__Input material__.
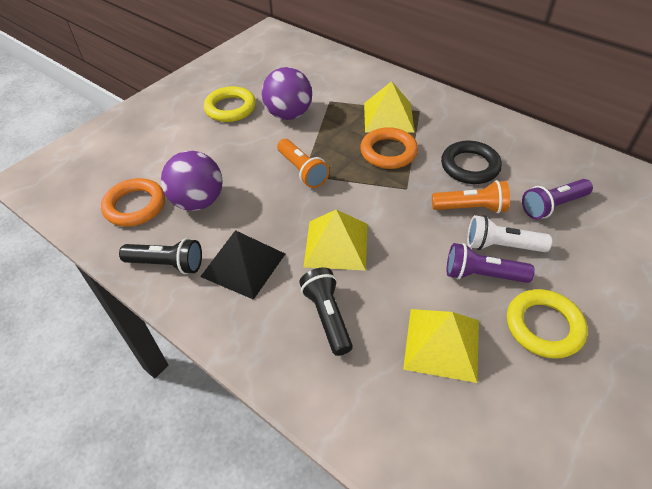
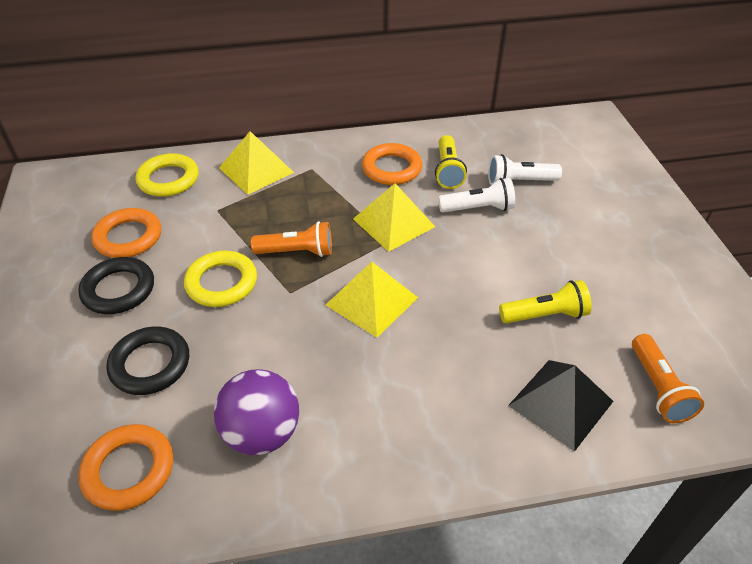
black flashlight: 2 -> 0
black ring: 1 -> 2
orange ring: 2 -> 3
purple ball: 2 -> 1
purple flashlight: 2 -> 0
white flashlight: 1 -> 2
yellow flashlight: 0 -> 2

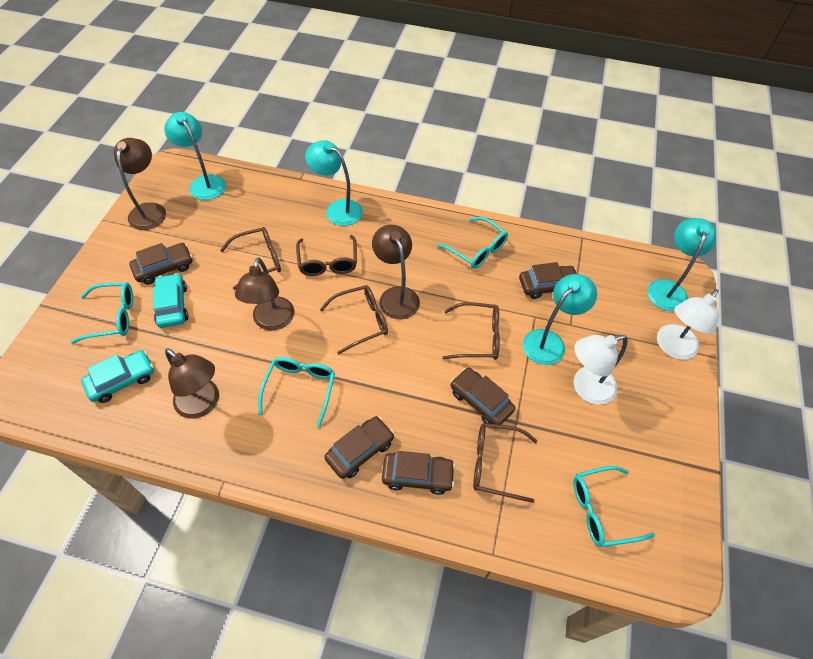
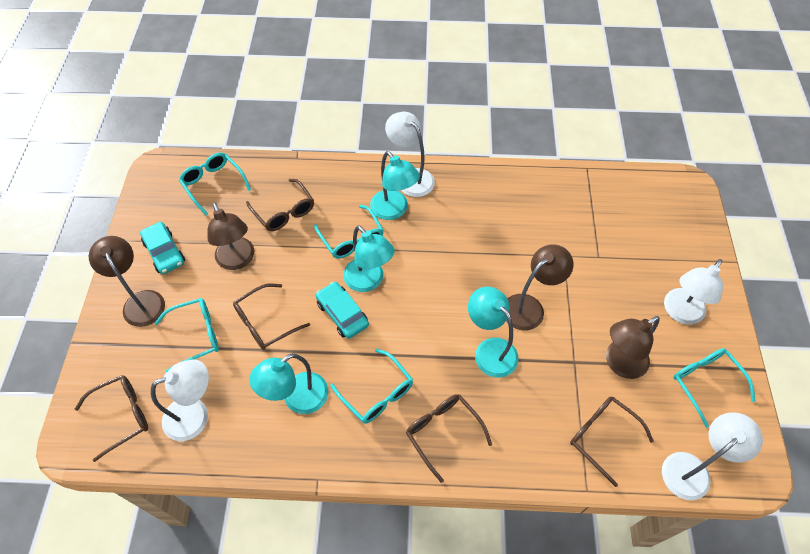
brown car: 5 -> 0
turquoise glasses: 4 -> 5
white lamp: 2 -> 4

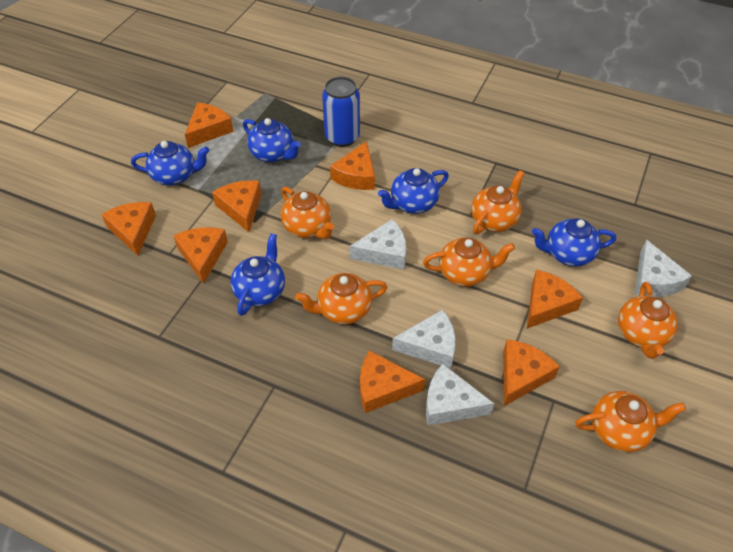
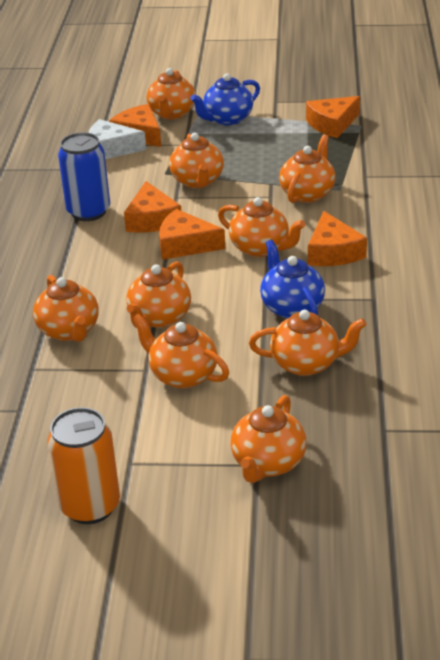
blue teapot: 5 -> 2
orange can: 0 -> 1
orange cheese: 8 -> 5
orange teapot: 6 -> 9
white cheese: 4 -> 1

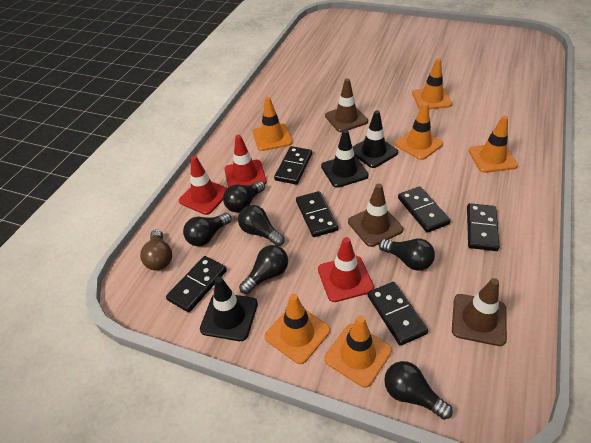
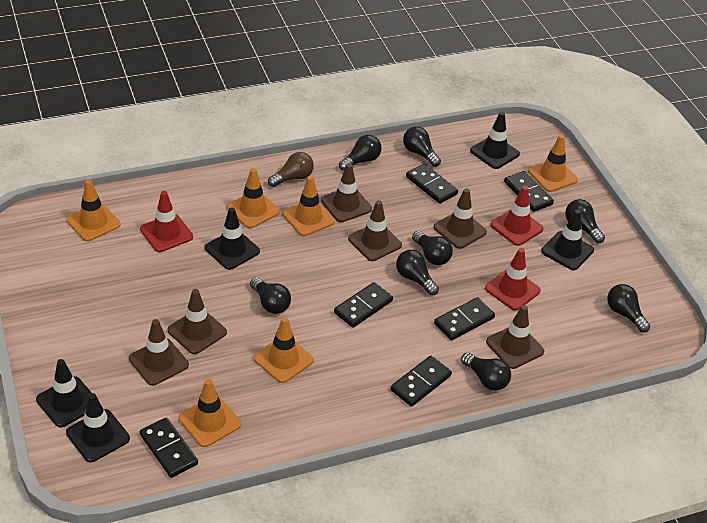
black light bulb: 6 -> 8
black traffic cone: 3 -> 5
brown traffic cone: 3 -> 6

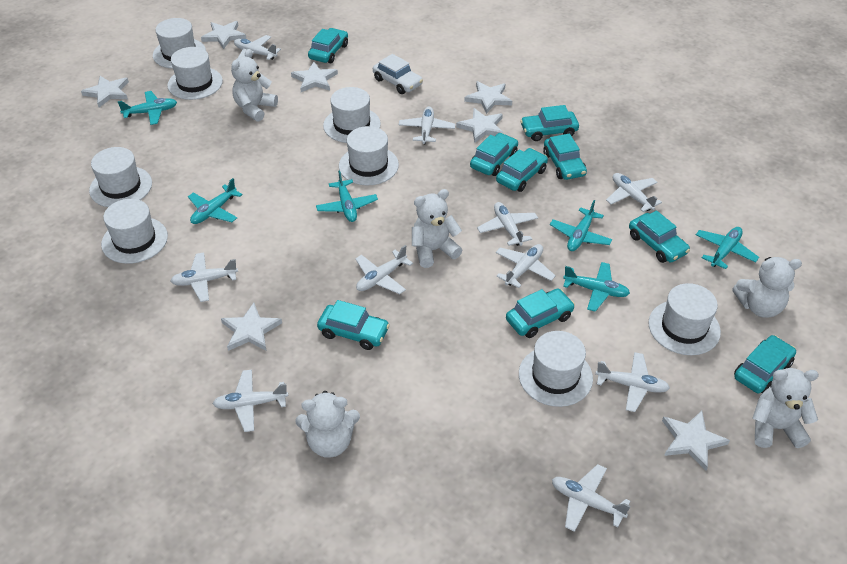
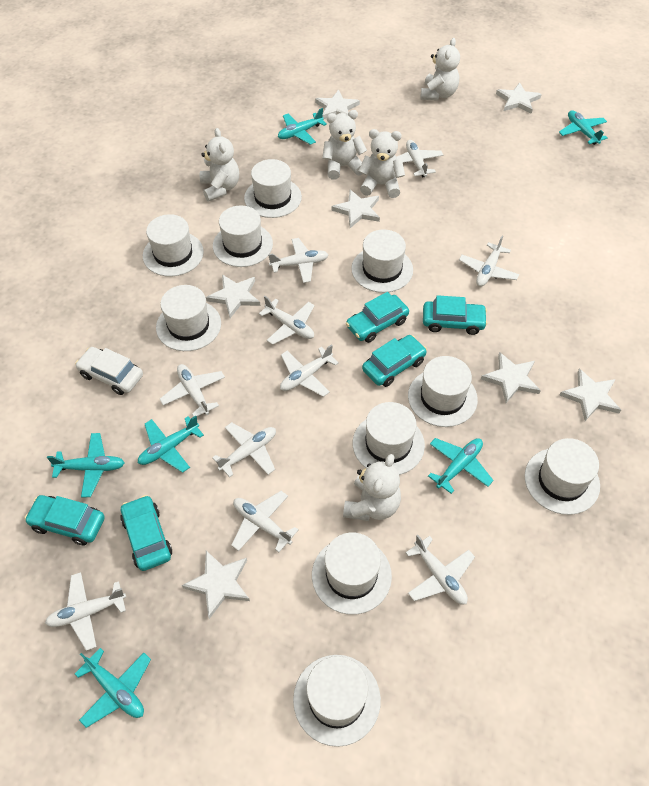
turquoise car: 9 -> 5
white hat: 8 -> 10

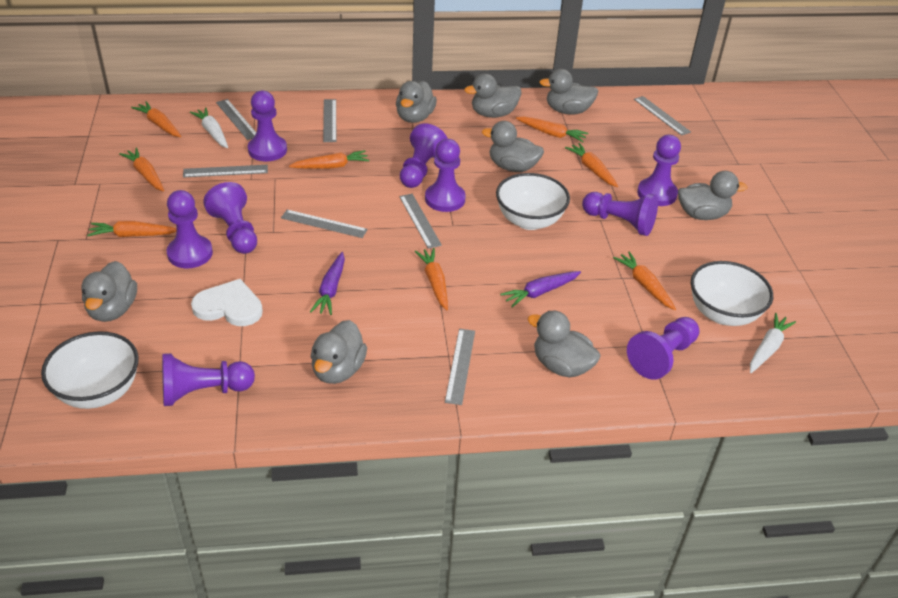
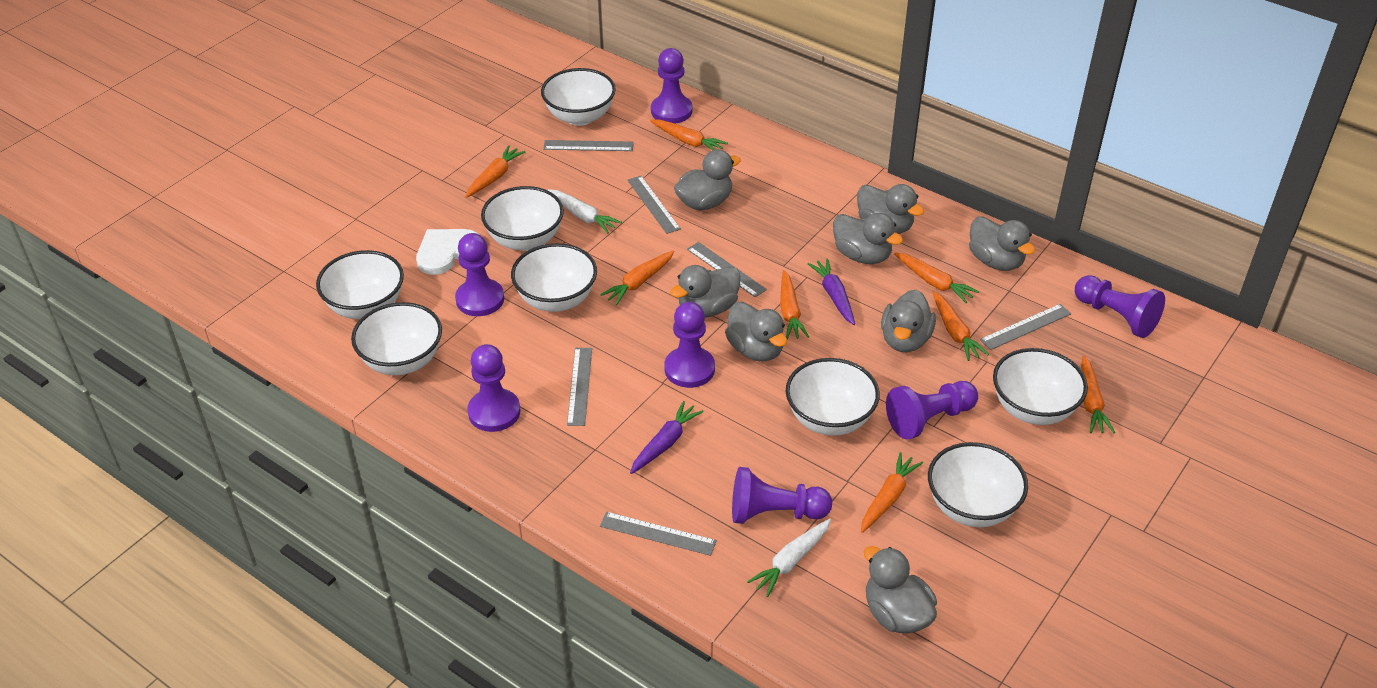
grey ruler: 7 -> 6
purple pawn: 9 -> 7
white bowl: 3 -> 8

__Task directions__. For this exercise, the lines from the one containing "white hat: 8 -> 10" through the last line of the entries above are to be output exactly, both included, and pictures are skipped.

__Exercise response__.
white hat: 8 -> 10

grey ruler: 7 -> 6
purple pawn: 9 -> 7
white bowl: 3 -> 8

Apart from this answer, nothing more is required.